■ What to produce: When a line of the entries contains "white", please list that line.

─── Input for this task ───

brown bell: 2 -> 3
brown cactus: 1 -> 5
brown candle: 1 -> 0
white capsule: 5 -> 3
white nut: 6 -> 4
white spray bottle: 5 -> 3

───
─── Input for this task ───

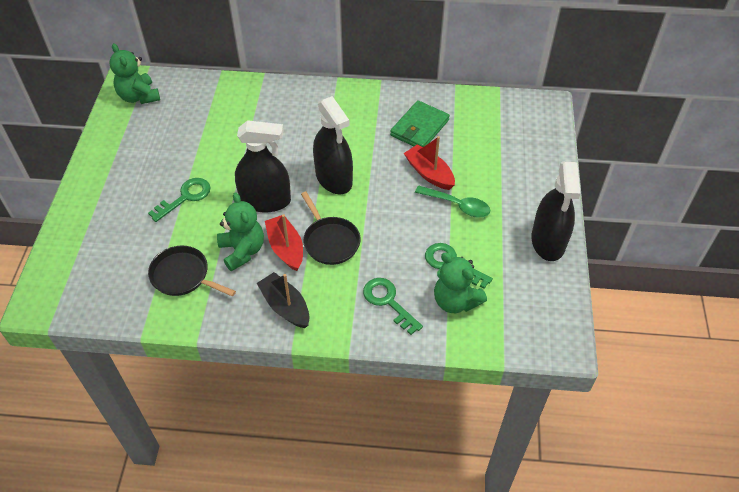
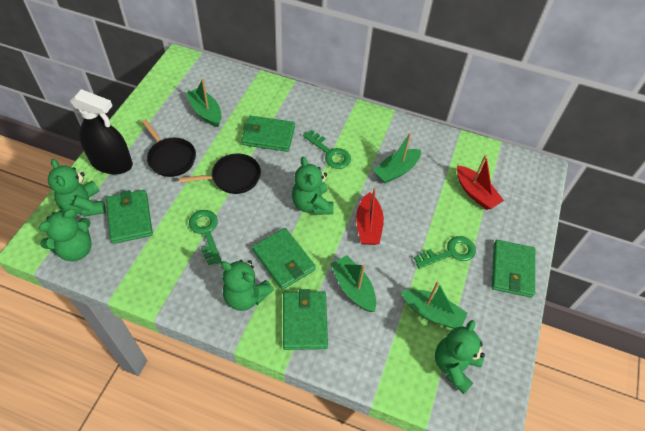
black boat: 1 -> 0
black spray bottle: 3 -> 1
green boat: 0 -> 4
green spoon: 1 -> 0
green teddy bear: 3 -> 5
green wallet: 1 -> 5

───
─── Input for this task ───

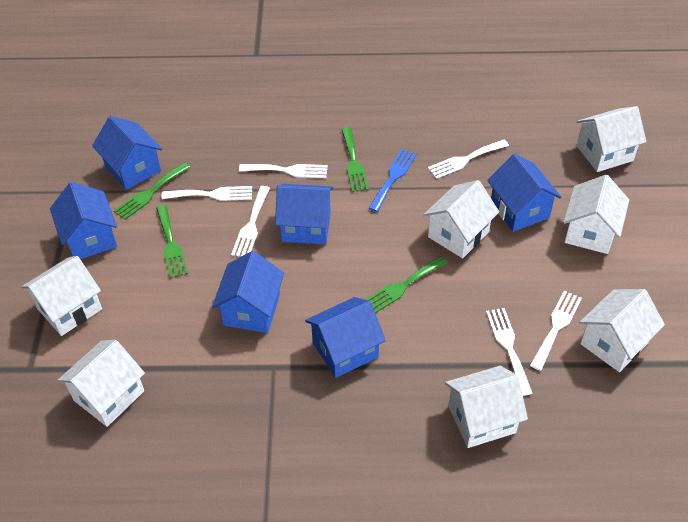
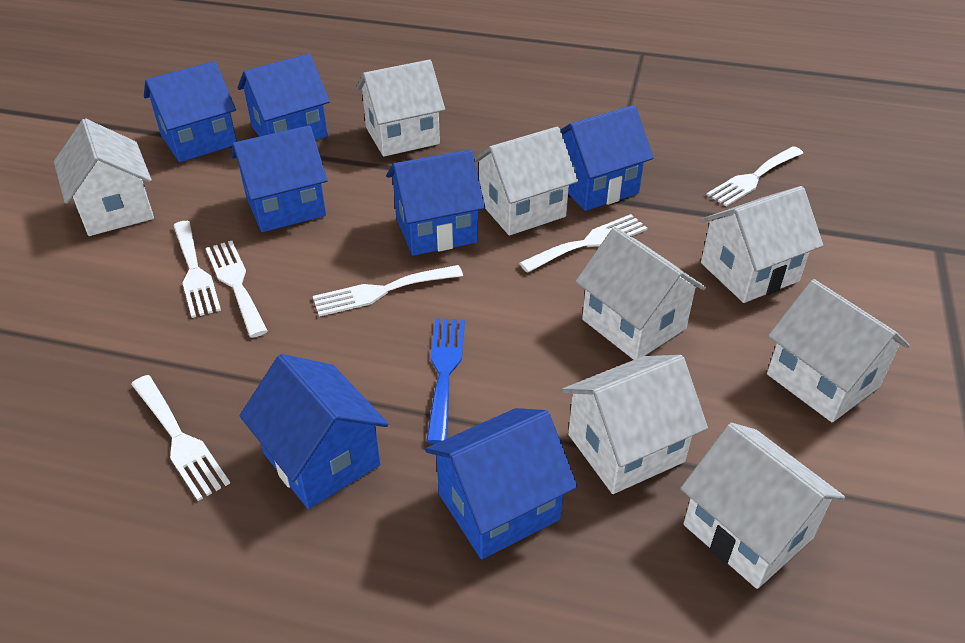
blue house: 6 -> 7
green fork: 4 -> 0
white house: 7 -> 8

───

■ Solution to the problem:
white capsule: 5 -> 3
white nut: 6 -> 4
white spray bottle: 5 -> 3
white house: 7 -> 8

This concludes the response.